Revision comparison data
▬▬▬▬▬▬▬▬▬▬

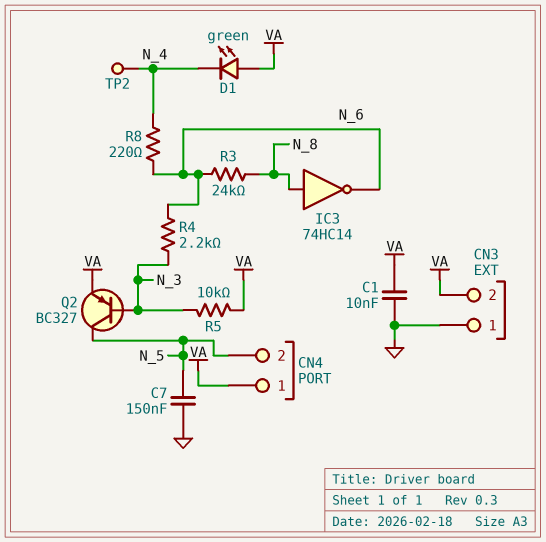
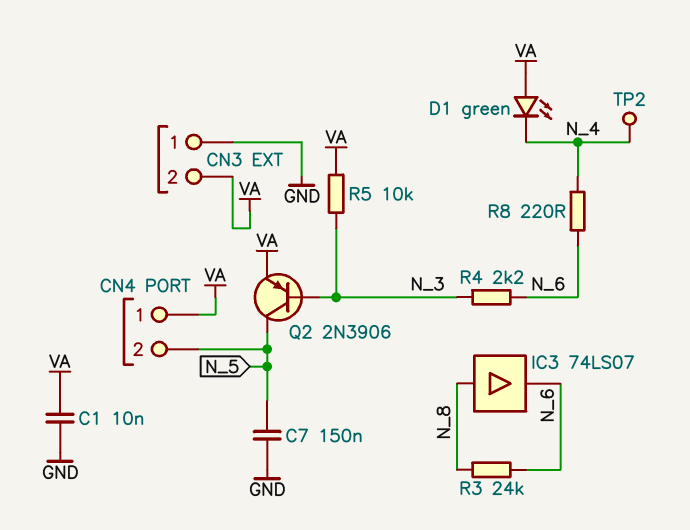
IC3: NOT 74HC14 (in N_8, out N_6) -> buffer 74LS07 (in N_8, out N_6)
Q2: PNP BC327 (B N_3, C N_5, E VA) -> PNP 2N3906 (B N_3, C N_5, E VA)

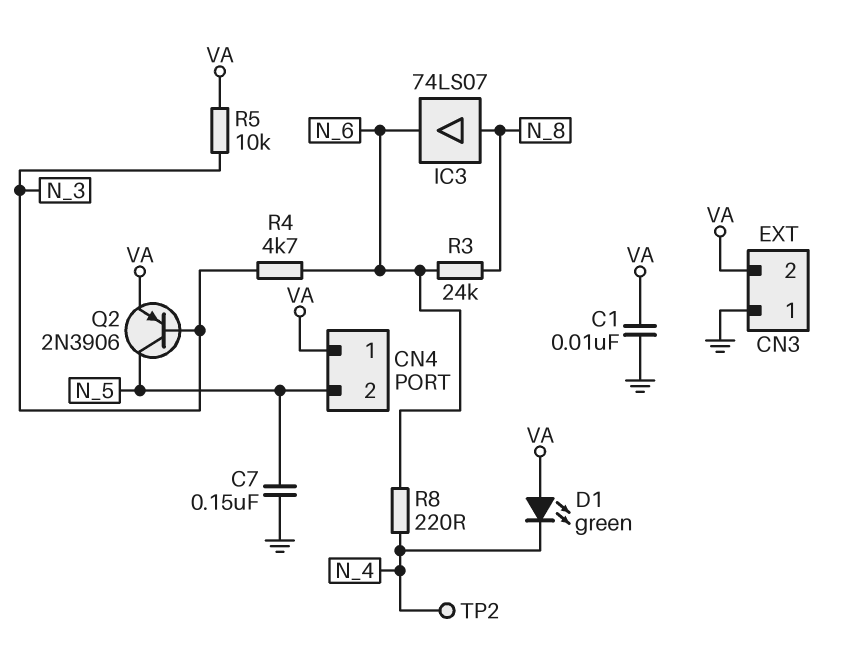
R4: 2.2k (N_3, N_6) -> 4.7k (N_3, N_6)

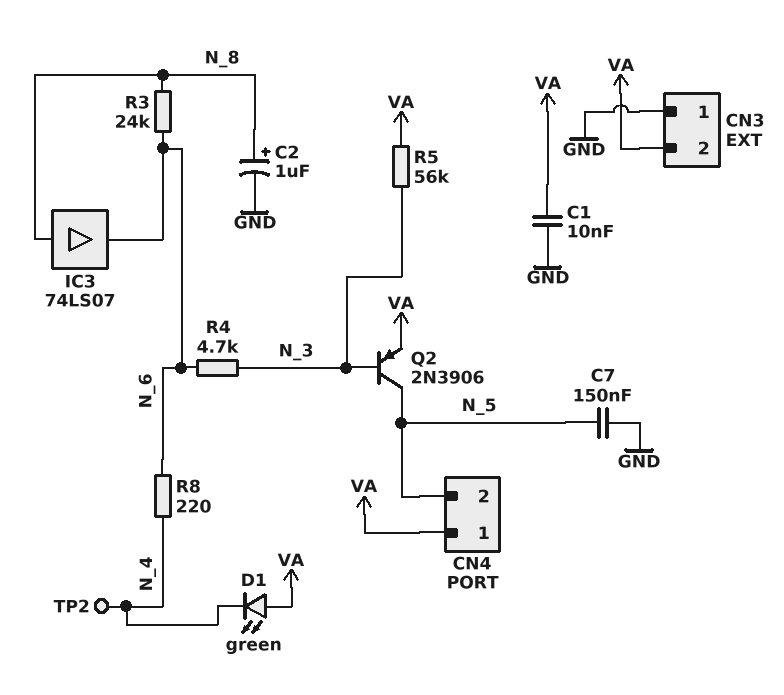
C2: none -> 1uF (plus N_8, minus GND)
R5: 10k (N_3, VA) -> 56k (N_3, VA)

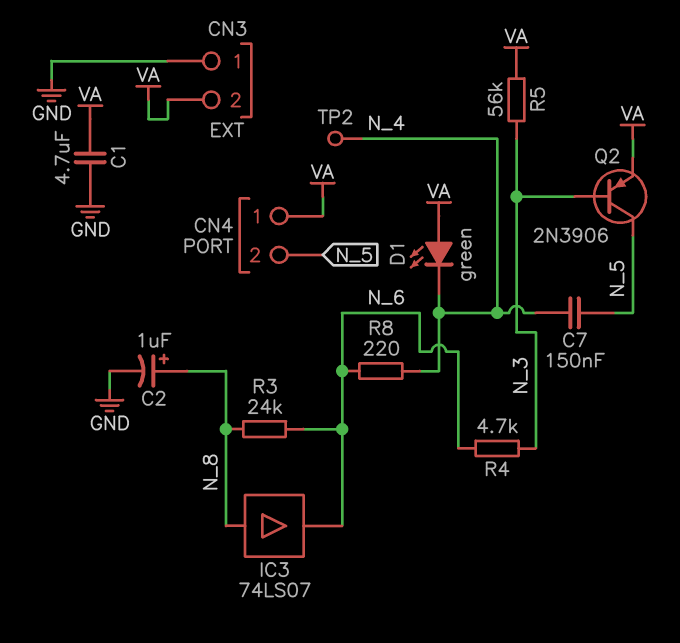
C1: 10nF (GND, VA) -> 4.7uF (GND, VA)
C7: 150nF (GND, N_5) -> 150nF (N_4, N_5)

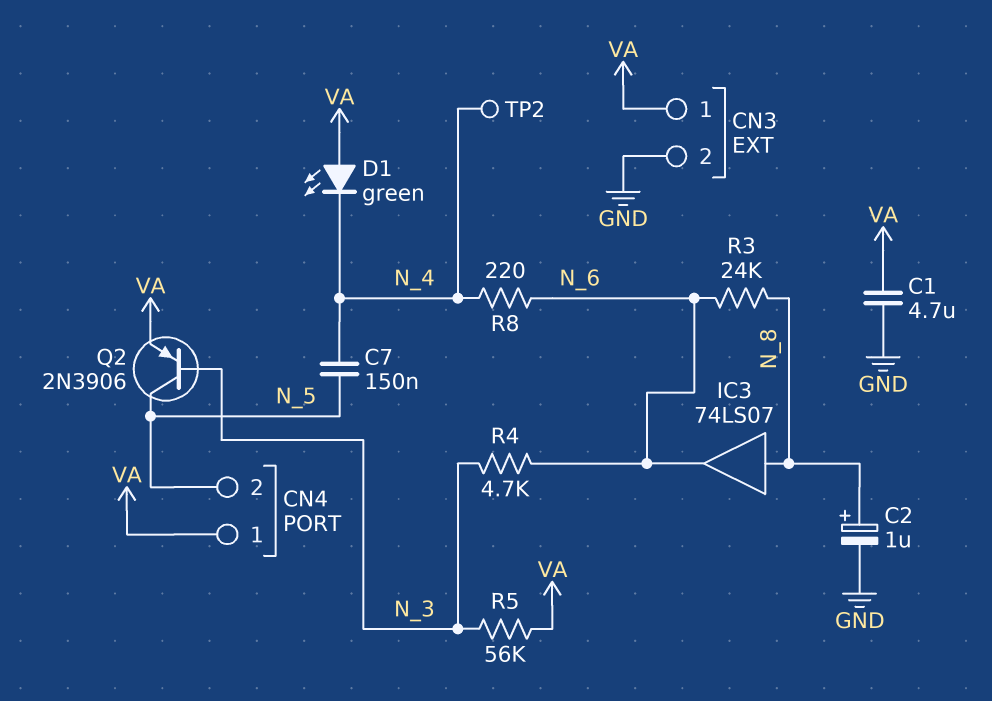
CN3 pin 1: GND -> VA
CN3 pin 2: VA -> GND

▬▬▬▬▬▬▬▬▬▬

AIM OF THE EXERCISE: Print every entry above again, exactly as written. Leave the images out.

SOLUTION BELOW:
IC3: NOT 74HC14 (in N_8, out N_6) -> buffer 74LS07 (in N_8, out N_6)
Q2: PNP BC327 (B N_3, C N_5, E VA) -> PNP 2N3906 (B N_3, C N_5, E VA)

R4: 2.2k (N_3, N_6) -> 4.7k (N_3, N_6)

C2: none -> 1uF (plus N_8, minus GND)
R5: 10k (N_3, VA) -> 56k (N_3, VA)

C1: 10nF (GND, VA) -> 4.7uF (GND, VA)
C7: 150nF (GND, N_5) -> 150nF (N_4, N_5)

CN3 pin 1: GND -> VA
CN3 pin 2: VA -> GND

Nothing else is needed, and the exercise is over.